• **The problem**: The task calls for every entry to be printed word for word, without the images.

Before-and-after object lists:
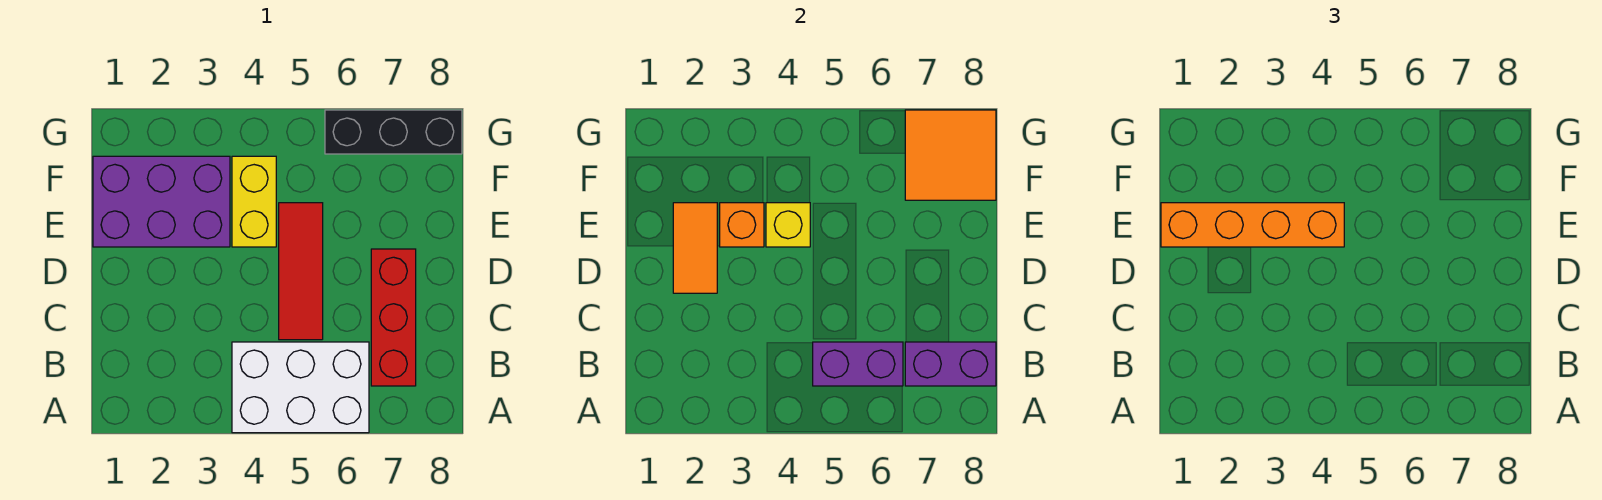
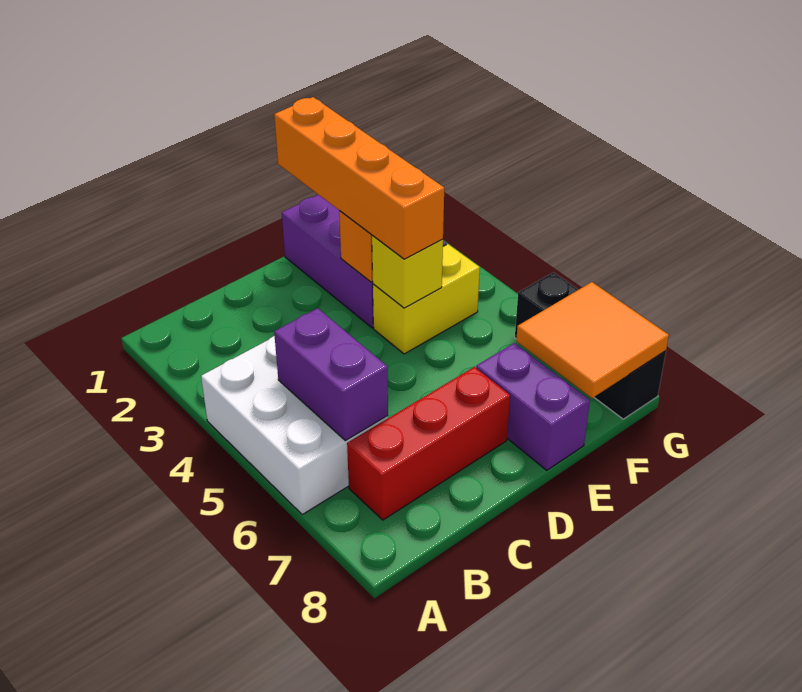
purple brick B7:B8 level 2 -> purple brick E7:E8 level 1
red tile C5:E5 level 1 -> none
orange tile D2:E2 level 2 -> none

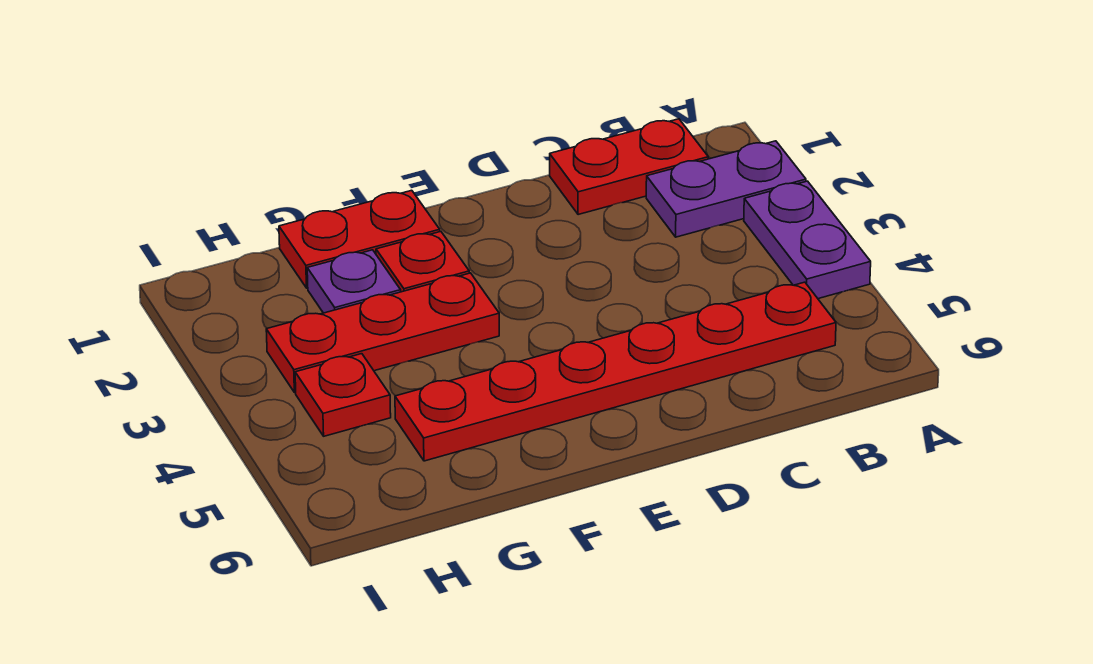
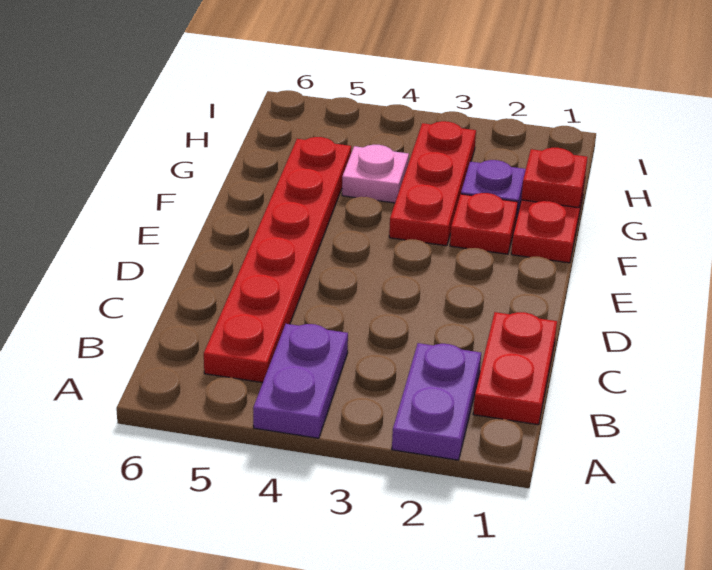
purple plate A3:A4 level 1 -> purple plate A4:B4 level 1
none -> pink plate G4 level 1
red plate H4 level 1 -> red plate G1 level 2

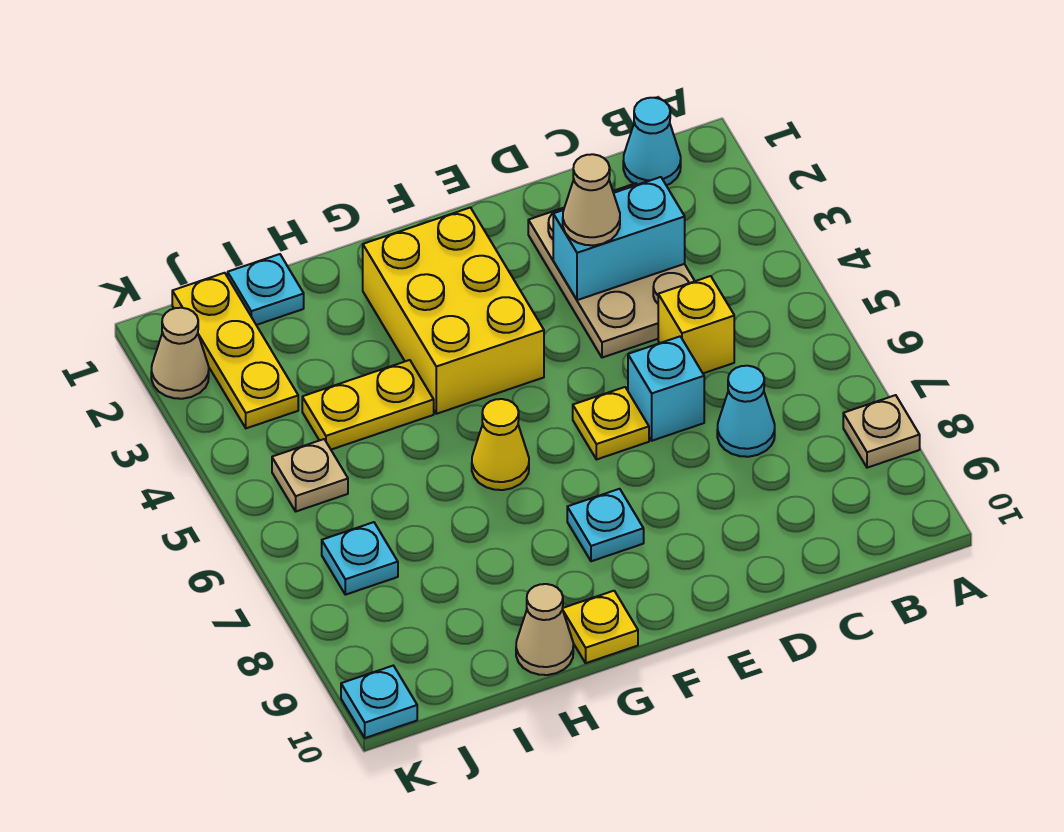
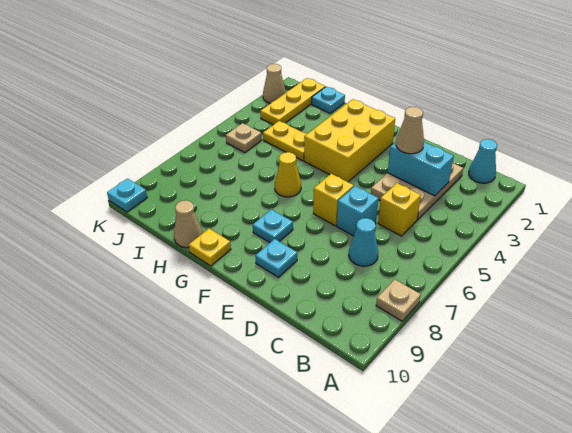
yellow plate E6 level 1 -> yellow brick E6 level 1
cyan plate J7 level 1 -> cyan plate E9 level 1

• **Worked solution**:
purple brick B7:B8 level 2 -> purple brick E7:E8 level 1
red tile C5:E5 level 1 -> none
orange tile D2:E2 level 2 -> none

purple plate A3:A4 level 1 -> purple plate A4:B4 level 1
none -> pink plate G4 level 1
red plate H4 level 1 -> red plate G1 level 2

yellow plate E6 level 1 -> yellow brick E6 level 1
cyan plate J7 level 1 -> cyan plate E9 level 1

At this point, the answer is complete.